EXERCISE DIRECTIONS
Look below for the line holding "(407, 383) = (412, 379): white" and the line holding "(901, 371) = (682, 167): black". Repeat those two and everything between, exactly.

SOURCE DATA

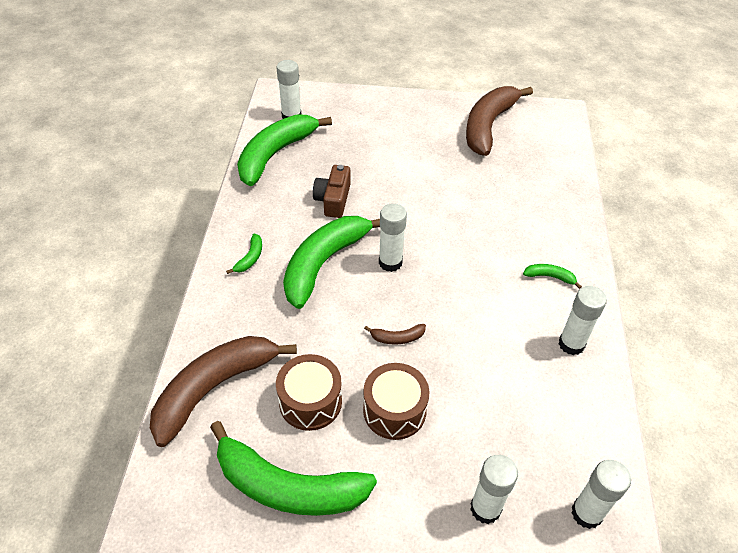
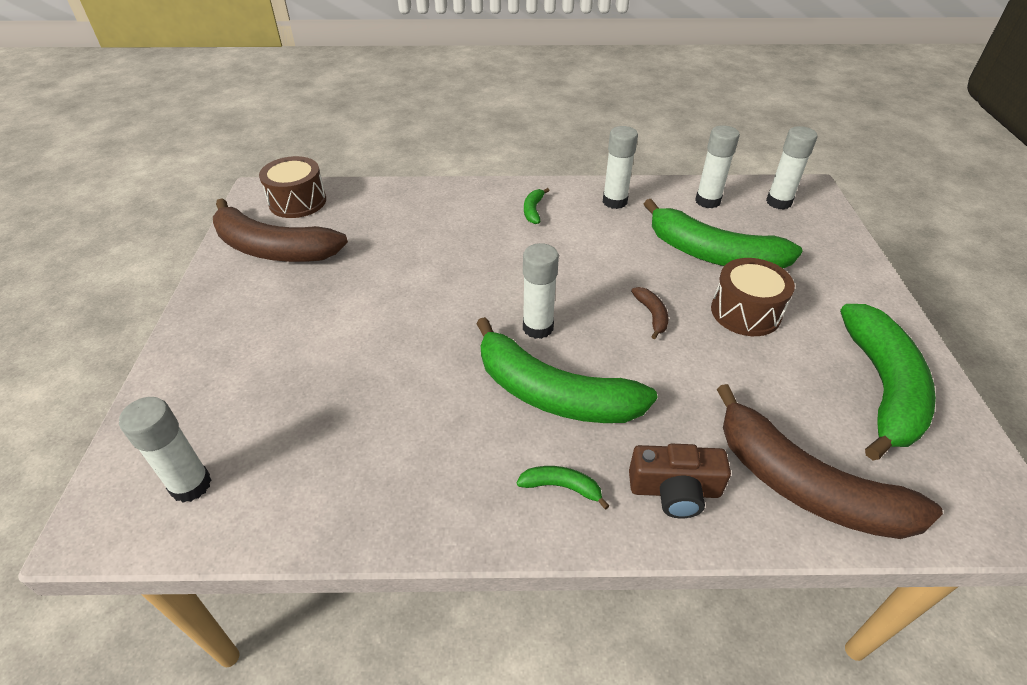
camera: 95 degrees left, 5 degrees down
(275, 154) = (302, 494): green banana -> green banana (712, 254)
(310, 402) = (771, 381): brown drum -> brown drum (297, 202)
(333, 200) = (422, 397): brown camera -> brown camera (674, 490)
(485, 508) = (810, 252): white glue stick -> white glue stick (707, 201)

* * *

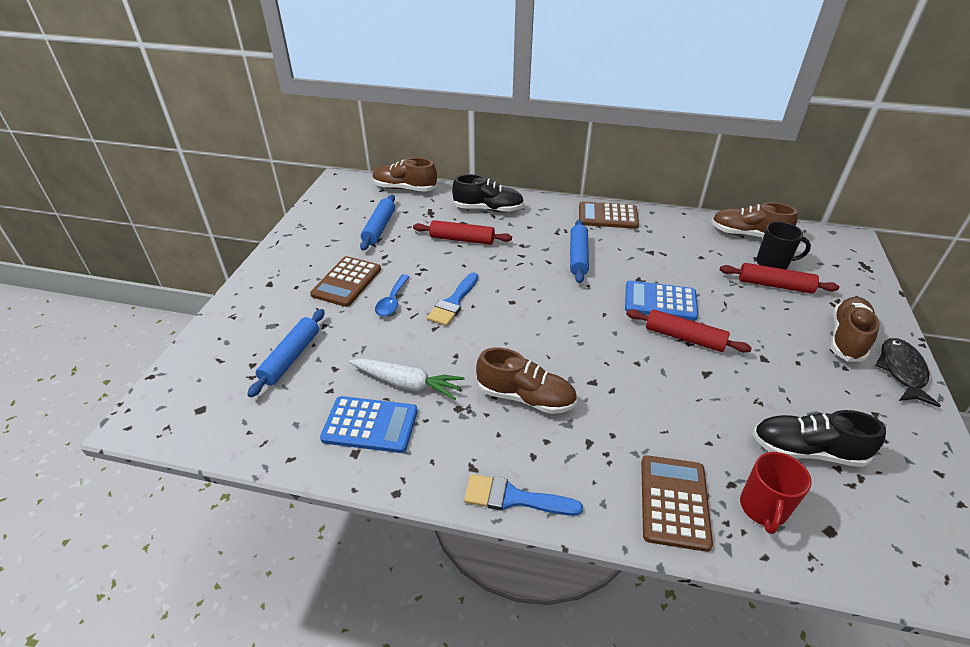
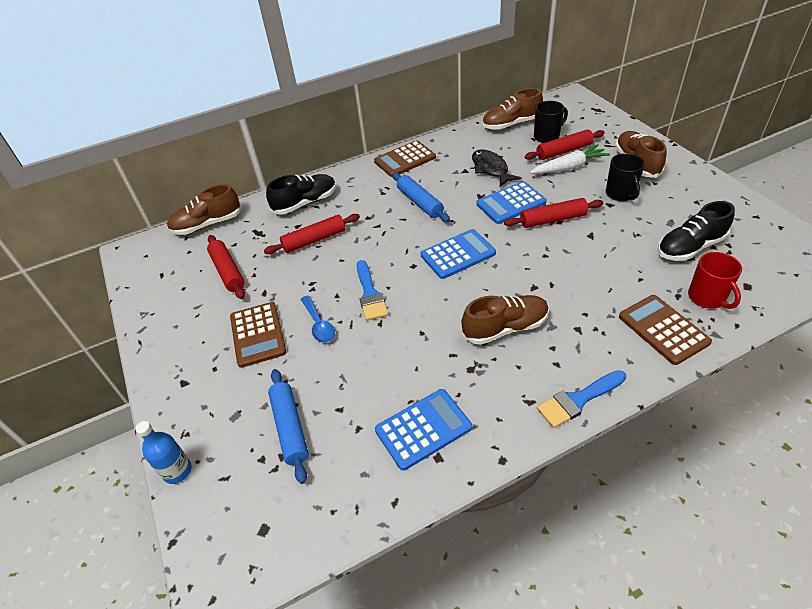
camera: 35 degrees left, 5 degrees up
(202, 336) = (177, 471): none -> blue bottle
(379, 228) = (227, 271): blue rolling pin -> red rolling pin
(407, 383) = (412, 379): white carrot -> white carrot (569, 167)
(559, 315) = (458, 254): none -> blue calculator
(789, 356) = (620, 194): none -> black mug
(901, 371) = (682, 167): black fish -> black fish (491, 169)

YOUR SOLUTION
(407, 383) = (412, 379): white carrot -> white carrot (569, 167)
(559, 315) = (458, 254): none -> blue calculator
(789, 356) = (620, 194): none -> black mug
(901, 371) = (682, 167): black fish -> black fish (491, 169)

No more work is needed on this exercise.